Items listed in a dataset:
· · · · ·

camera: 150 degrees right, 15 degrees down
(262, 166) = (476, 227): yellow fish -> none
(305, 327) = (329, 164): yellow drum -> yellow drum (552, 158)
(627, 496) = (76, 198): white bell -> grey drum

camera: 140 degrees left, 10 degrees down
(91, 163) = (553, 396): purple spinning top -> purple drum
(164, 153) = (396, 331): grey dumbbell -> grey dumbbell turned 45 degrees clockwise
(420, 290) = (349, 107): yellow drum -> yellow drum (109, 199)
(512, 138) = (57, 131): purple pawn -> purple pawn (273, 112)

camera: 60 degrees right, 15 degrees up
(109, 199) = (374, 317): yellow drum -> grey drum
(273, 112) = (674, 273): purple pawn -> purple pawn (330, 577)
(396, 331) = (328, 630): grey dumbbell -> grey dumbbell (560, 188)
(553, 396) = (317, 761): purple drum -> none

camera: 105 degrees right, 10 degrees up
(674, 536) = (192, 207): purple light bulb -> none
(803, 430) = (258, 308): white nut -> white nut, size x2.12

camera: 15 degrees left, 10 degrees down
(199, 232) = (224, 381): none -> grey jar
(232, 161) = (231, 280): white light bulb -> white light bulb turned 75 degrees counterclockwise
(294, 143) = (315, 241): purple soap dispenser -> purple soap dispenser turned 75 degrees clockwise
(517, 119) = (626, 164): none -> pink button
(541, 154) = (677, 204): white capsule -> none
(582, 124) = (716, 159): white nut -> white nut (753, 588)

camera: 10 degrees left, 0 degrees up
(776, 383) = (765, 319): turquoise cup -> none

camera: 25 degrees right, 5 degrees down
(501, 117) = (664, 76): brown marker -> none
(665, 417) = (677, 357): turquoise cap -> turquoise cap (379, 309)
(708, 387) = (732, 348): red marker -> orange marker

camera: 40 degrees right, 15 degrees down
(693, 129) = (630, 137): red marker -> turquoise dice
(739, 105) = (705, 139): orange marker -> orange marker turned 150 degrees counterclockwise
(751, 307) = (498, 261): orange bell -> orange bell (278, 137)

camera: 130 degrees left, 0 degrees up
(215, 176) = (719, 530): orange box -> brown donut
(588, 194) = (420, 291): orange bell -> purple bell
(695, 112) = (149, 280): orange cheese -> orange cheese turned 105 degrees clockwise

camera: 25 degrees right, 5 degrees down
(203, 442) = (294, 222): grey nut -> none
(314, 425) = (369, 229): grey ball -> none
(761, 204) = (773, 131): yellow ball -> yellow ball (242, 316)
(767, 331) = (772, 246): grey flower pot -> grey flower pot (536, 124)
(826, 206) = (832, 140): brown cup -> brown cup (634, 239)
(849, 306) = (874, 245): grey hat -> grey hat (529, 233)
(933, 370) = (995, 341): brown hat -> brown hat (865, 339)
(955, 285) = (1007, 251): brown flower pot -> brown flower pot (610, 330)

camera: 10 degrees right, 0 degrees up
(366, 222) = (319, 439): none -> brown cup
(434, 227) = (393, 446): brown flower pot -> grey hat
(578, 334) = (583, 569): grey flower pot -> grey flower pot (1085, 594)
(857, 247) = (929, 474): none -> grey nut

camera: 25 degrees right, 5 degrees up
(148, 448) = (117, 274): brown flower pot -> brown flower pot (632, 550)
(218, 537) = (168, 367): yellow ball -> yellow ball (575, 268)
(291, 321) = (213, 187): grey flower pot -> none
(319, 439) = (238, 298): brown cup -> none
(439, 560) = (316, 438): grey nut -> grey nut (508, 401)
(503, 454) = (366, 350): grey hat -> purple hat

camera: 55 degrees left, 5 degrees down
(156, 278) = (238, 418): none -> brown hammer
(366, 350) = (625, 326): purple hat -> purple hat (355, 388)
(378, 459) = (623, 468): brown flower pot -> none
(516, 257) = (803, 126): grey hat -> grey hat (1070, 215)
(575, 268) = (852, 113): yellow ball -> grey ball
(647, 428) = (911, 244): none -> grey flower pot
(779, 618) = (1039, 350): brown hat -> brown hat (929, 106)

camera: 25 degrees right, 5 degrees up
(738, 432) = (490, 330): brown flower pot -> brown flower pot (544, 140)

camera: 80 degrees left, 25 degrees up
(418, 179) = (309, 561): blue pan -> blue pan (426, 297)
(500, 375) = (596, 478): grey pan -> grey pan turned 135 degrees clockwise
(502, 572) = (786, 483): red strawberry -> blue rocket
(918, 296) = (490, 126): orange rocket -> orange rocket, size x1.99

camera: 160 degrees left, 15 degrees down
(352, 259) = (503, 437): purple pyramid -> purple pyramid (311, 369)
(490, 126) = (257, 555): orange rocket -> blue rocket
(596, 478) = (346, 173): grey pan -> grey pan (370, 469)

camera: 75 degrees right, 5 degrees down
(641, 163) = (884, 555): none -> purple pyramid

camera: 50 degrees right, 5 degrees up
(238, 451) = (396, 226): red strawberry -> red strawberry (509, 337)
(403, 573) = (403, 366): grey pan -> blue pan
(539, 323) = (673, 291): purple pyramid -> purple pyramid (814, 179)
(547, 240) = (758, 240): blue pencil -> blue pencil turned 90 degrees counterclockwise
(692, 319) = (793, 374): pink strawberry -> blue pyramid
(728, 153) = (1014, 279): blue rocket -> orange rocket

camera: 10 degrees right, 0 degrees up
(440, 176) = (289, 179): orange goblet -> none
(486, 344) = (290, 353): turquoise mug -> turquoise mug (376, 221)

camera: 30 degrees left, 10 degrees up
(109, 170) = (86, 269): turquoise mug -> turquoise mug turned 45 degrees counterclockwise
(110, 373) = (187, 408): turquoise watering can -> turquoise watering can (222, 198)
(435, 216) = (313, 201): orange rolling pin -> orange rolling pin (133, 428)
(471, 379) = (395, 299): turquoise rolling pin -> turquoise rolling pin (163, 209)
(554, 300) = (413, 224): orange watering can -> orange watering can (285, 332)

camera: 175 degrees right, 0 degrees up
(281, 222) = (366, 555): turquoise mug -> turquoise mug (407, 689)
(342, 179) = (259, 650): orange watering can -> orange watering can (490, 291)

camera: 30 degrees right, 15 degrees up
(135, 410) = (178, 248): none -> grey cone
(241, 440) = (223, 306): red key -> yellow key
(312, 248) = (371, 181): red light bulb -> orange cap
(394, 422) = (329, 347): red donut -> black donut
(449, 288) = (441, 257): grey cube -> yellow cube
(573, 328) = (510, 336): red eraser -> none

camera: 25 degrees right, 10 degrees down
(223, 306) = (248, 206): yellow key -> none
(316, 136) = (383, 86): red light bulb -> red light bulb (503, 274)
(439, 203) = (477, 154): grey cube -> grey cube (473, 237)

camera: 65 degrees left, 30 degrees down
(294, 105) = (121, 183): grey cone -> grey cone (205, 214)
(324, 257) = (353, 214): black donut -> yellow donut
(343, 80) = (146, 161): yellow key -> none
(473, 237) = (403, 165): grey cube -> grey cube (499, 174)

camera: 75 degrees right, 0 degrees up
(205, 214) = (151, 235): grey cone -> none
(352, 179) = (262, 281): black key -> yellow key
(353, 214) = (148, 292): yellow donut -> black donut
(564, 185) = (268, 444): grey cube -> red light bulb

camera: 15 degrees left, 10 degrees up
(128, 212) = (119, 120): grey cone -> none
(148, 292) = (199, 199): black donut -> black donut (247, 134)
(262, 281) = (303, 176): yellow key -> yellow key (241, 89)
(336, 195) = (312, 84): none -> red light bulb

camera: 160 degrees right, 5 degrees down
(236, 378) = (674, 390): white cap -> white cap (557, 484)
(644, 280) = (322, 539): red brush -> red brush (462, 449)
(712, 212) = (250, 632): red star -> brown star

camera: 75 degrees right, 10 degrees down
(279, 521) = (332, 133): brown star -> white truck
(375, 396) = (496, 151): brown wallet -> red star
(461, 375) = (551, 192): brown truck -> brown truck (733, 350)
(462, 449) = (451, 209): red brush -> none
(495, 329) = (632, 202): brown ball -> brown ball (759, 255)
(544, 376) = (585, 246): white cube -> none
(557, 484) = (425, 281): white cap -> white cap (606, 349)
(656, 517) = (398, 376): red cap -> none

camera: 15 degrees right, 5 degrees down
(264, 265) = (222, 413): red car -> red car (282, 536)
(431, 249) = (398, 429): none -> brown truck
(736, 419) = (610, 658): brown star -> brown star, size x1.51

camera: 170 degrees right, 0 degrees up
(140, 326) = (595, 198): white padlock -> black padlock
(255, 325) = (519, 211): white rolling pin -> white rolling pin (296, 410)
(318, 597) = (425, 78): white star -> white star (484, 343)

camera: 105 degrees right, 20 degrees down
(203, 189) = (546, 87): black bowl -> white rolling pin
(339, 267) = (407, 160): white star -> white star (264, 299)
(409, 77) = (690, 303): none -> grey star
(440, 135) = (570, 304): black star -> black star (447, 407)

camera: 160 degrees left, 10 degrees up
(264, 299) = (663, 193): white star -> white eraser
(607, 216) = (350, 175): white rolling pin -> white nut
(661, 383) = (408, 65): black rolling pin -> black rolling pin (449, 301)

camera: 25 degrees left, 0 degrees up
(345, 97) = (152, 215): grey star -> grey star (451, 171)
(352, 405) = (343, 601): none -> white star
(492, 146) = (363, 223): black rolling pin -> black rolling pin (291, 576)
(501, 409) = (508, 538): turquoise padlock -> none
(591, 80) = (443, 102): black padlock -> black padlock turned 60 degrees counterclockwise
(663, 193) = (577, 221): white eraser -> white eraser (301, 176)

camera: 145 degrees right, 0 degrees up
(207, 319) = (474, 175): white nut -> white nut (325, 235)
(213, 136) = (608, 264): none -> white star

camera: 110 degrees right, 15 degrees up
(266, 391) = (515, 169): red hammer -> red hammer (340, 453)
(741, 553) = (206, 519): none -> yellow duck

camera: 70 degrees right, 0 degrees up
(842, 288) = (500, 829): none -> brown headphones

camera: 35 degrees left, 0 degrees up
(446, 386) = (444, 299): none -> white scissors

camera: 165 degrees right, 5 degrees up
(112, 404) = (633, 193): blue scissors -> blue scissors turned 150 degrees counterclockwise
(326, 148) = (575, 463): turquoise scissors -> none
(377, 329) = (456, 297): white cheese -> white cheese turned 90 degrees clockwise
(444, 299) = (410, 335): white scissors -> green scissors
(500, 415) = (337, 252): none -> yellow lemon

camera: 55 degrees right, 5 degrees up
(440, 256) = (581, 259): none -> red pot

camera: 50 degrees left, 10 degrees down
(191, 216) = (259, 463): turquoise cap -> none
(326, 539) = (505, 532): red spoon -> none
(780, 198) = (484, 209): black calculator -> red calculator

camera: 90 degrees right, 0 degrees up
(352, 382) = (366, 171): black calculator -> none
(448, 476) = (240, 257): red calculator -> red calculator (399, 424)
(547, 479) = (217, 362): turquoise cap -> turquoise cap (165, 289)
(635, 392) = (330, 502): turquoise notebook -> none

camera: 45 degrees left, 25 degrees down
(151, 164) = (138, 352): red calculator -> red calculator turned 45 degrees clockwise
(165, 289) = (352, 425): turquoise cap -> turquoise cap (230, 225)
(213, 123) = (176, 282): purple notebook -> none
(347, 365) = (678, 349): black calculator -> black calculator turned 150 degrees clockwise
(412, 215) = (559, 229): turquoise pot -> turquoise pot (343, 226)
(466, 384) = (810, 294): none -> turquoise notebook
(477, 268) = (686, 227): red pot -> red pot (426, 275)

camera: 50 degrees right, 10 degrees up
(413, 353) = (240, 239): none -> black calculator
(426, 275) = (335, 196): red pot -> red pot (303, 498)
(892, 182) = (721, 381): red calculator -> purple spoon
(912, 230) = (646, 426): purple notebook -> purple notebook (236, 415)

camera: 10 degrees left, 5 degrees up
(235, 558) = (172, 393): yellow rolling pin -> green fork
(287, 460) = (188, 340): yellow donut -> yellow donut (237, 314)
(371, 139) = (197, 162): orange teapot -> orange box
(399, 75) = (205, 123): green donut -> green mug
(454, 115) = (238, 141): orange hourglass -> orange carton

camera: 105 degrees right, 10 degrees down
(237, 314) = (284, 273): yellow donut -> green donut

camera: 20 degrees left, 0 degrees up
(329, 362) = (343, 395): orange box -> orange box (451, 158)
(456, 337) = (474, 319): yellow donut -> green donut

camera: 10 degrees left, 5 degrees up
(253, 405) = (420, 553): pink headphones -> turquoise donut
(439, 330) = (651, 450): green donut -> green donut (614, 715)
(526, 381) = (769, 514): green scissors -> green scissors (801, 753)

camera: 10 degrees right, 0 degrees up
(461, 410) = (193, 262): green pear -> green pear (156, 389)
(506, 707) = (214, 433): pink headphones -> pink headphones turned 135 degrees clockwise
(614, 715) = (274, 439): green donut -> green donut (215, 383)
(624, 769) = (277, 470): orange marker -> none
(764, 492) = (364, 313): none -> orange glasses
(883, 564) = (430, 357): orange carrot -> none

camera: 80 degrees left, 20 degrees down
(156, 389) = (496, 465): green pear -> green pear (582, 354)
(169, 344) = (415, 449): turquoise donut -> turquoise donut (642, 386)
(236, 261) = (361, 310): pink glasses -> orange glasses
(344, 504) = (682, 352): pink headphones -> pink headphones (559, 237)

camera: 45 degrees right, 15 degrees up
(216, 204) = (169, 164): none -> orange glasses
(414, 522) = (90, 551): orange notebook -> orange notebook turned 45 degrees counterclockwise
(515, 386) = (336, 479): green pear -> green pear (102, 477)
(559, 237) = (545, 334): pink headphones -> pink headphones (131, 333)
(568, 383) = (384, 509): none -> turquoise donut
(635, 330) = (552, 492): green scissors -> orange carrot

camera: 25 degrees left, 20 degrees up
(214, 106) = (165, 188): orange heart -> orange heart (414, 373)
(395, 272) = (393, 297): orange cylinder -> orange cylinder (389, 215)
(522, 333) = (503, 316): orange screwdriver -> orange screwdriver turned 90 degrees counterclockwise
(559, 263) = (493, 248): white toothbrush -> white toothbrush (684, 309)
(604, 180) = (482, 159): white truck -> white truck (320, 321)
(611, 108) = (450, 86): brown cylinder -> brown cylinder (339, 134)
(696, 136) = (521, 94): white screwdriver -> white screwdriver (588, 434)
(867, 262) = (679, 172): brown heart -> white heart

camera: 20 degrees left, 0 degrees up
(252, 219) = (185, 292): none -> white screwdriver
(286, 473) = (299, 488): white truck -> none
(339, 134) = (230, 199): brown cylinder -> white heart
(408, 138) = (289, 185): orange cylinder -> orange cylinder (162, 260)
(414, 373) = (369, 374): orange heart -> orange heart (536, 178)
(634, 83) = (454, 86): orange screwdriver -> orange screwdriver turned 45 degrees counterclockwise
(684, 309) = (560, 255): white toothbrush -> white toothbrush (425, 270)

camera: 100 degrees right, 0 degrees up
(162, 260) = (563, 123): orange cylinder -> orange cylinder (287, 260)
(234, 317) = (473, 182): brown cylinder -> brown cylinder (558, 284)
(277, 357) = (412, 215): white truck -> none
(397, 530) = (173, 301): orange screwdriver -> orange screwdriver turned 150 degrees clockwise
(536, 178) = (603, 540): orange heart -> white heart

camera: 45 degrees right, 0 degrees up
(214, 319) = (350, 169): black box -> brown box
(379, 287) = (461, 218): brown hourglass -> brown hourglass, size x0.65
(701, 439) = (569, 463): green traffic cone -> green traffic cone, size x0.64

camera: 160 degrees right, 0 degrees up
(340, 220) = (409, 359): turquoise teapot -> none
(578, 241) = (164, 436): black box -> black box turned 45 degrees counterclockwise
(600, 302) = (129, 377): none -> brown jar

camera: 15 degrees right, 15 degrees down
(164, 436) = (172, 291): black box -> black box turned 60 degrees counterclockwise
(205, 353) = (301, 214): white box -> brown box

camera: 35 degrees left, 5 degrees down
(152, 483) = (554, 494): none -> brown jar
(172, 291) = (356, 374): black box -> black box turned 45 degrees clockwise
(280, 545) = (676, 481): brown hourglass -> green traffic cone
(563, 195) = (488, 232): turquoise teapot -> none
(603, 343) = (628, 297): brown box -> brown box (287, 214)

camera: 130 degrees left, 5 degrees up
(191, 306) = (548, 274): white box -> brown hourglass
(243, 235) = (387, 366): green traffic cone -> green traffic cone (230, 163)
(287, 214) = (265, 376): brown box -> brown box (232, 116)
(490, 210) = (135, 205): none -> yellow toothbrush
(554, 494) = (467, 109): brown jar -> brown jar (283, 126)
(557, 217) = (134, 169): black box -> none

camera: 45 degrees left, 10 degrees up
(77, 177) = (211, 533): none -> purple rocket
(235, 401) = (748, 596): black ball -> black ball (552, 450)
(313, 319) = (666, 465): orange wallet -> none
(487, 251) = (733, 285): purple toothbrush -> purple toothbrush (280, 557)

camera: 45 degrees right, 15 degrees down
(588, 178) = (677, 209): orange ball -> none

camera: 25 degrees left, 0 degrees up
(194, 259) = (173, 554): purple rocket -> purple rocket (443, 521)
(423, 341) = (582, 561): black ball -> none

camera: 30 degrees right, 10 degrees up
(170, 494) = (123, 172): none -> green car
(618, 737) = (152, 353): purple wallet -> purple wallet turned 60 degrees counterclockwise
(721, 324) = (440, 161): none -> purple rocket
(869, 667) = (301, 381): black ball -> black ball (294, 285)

· · · · ·

Exactly as they stand, please print the lines from the first line of the records above down to the line that includes "(91, 163) = (553, 396): purple", both of those included and no others.

*ANSWER TO THIS EXERCISE:*
camera: 150 degrees right, 15 degrees down
(262, 166) = (476, 227): yellow fish -> none
(305, 327) = (329, 164): yellow drum -> yellow drum (552, 158)
(627, 496) = (76, 198): white bell -> grey drum

camera: 140 degrees left, 10 degrees down
(91, 163) = (553, 396): purple spinning top -> purple drum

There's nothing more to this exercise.